# What you are asked to do:
Every line with the string "cheese" must be copied from the entries below.
Supplied entries START
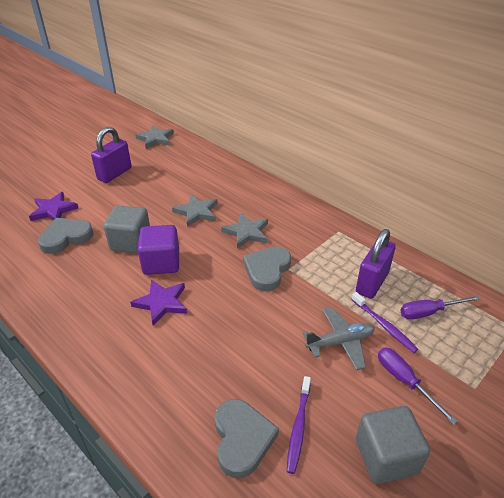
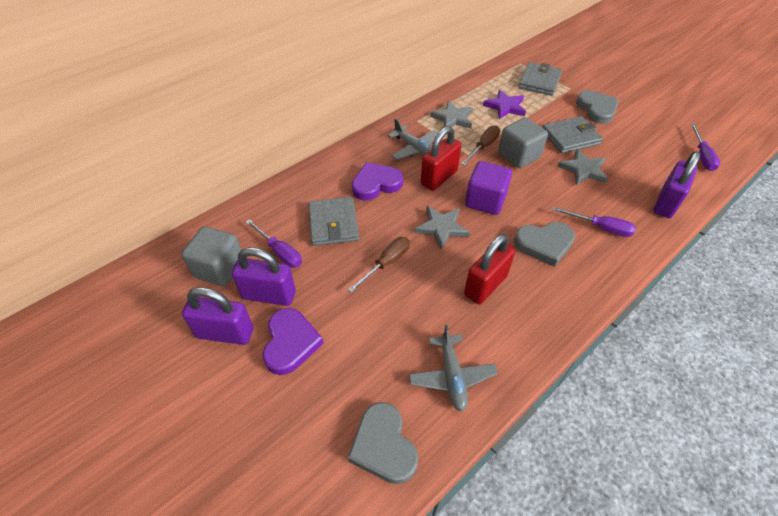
brown screwdriver: 0 -> 2
grey plane: 1 -> 2
grey wallet: 0 -> 3
purple heart: 0 -> 2
purple padlock: 2 -> 3
purple screwdriver: 2 -> 3
purple star: 2 -> 1
purple toothbrush: 2 -> 0
red padlock: 0 -> 2

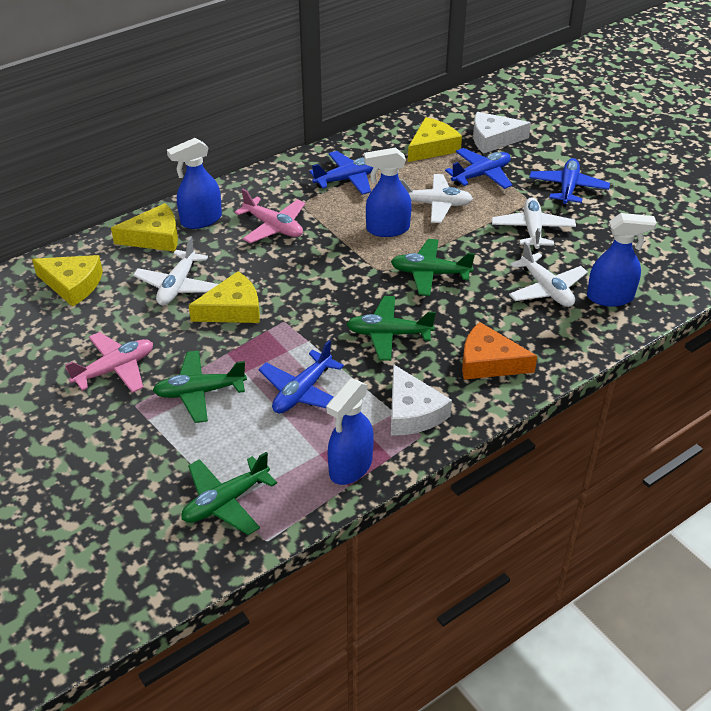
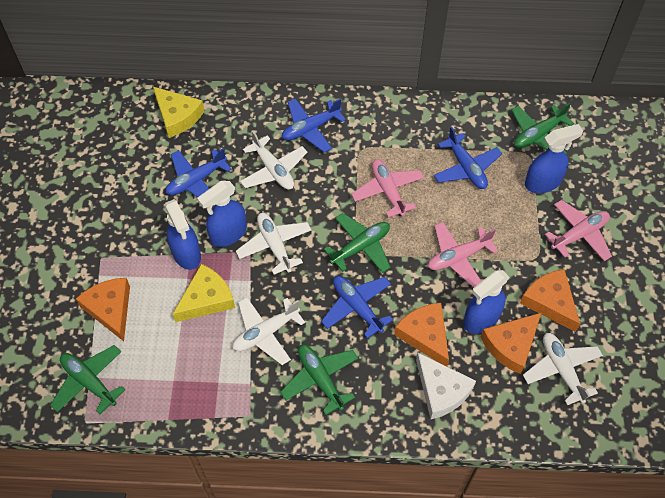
orange cheese: 1 -> 4
pink plane: 2 -> 3
white cheese: 2 -> 1
yellow cheese: 4 -> 2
Supplied entries END
# Output below:
orange cheese: 1 -> 4
white cheese: 2 -> 1
yellow cheese: 4 -> 2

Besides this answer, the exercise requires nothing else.